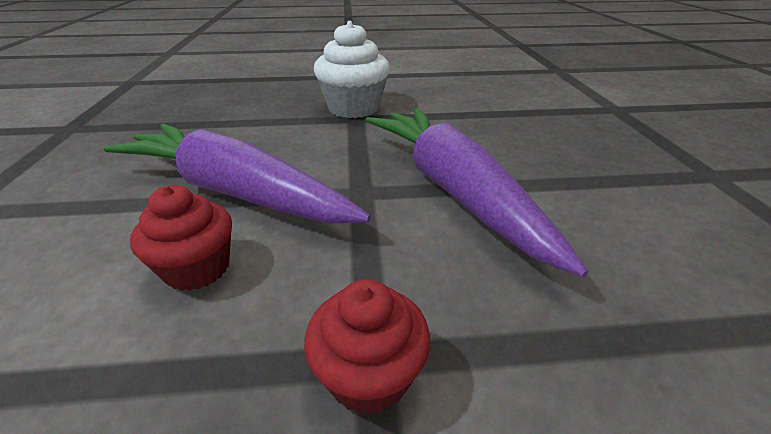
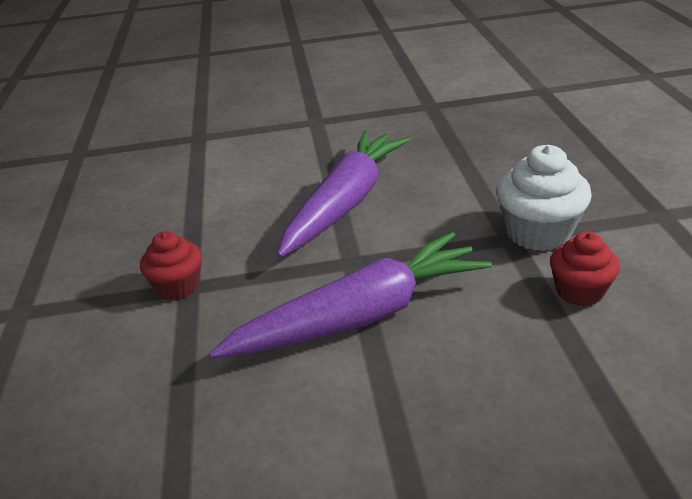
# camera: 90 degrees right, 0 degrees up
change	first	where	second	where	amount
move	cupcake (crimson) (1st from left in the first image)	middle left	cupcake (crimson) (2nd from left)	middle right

....................

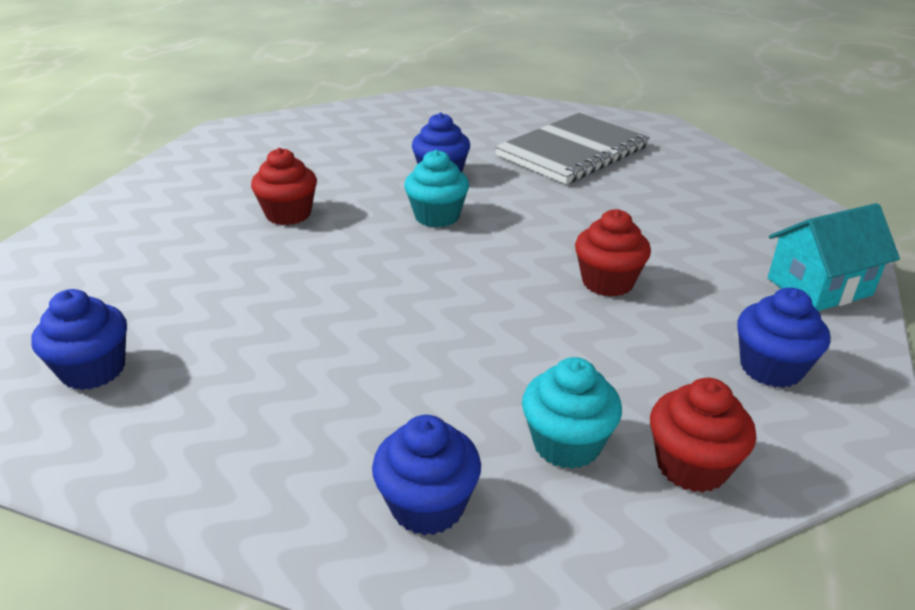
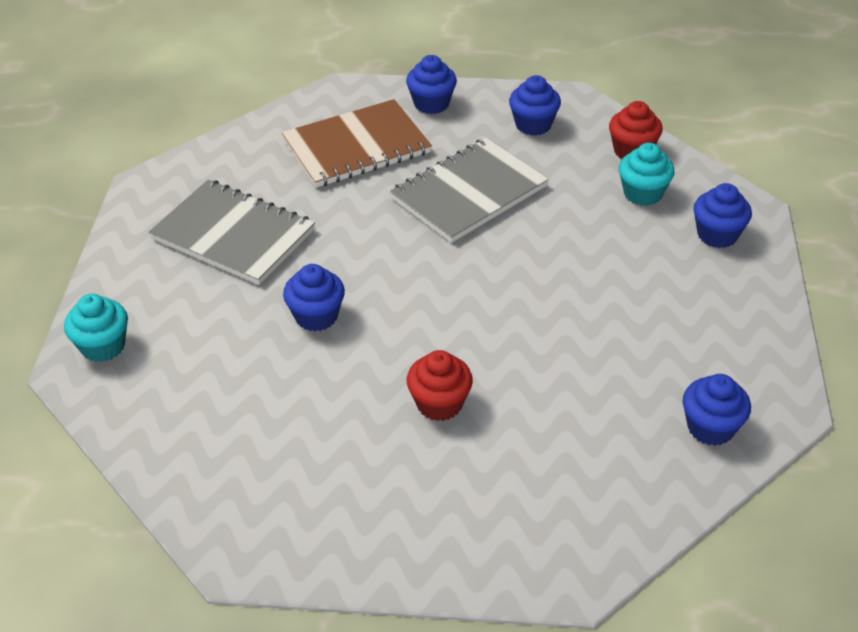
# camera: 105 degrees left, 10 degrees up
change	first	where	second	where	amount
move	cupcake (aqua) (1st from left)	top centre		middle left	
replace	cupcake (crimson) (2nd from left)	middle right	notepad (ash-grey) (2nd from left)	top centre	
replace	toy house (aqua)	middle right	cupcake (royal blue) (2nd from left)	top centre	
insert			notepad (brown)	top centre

....................

**Task to complete**
Using the entries above, extract exactly the span from the line with "# camera: 90 degrees right, 0 degrees up" to the line with "(crimson) (1st from", both lines included; leave out everything else.

**Solution below**
# camera: 90 degrees right, 0 degrees up
change	first	where	second	where	amount
move	cupcake (crimson) (1st from left in the first image)	middle left	cupcake (crimson) (2nd from left)	middle right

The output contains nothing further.